### [What is required]
Your job with the data below is to output exactly the lines from the one holding "camera: 170 degrees right, 5 degrees up" down to the one holding "(445, 104) = (337, 444): brown", both included, and no others.

### [Entries provided]

______________________________

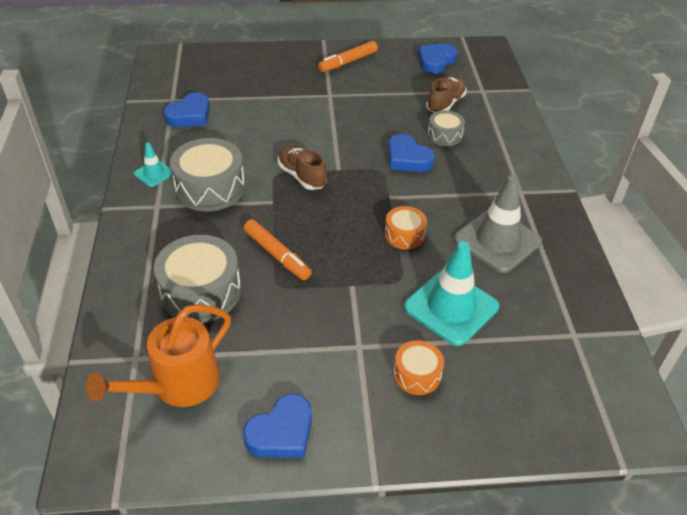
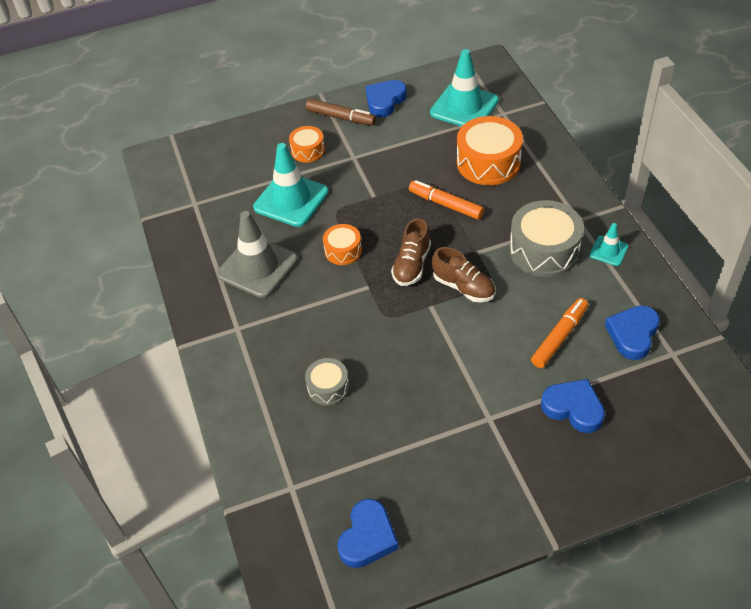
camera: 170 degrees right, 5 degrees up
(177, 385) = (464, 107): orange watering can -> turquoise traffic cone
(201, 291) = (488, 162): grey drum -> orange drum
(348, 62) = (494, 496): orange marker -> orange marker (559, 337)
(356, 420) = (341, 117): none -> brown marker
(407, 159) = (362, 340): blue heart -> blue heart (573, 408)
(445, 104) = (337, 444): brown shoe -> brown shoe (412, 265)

______________________________

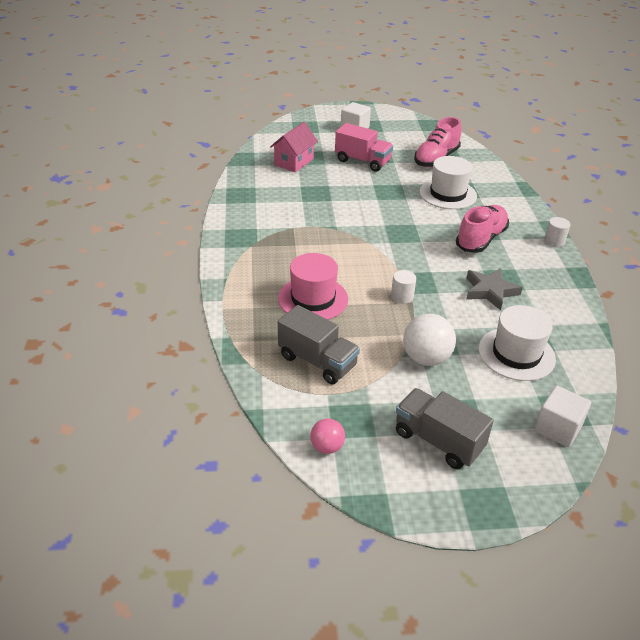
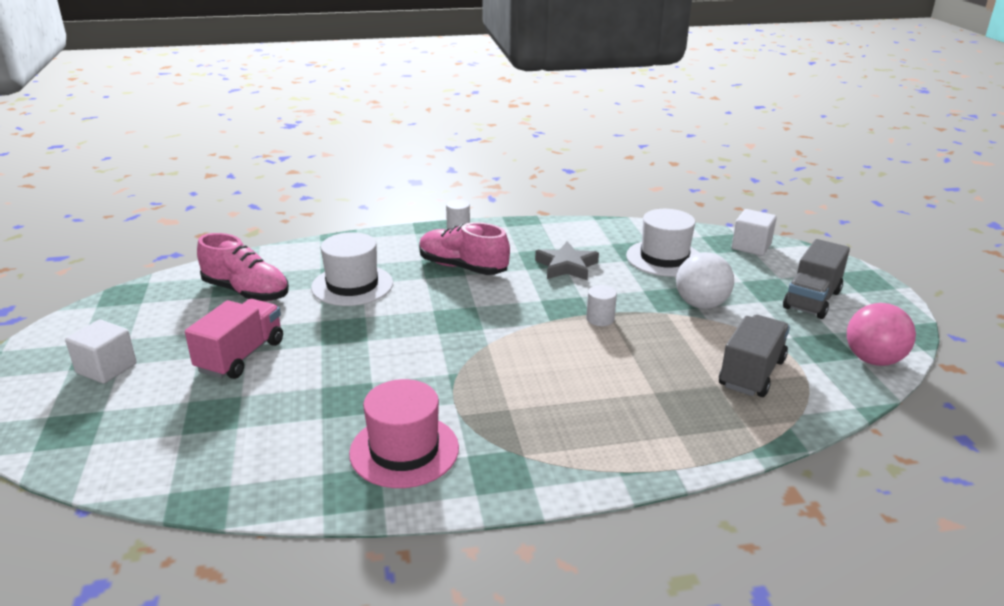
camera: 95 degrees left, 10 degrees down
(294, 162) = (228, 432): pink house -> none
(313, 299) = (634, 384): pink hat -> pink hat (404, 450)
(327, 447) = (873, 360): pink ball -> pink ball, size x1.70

______________________________

### [Response below]
camera: 170 degrees right, 5 degrees up
(177, 385) = (464, 107): orange watering can -> turquoise traffic cone
(201, 291) = (488, 162): grey drum -> orange drum
(348, 62) = (494, 496): orange marker -> orange marker (559, 337)
(356, 420) = (341, 117): none -> brown marker
(407, 159) = (362, 340): blue heart -> blue heart (573, 408)
(445, 104) = (337, 444): brown shoe -> brown shoe (412, 265)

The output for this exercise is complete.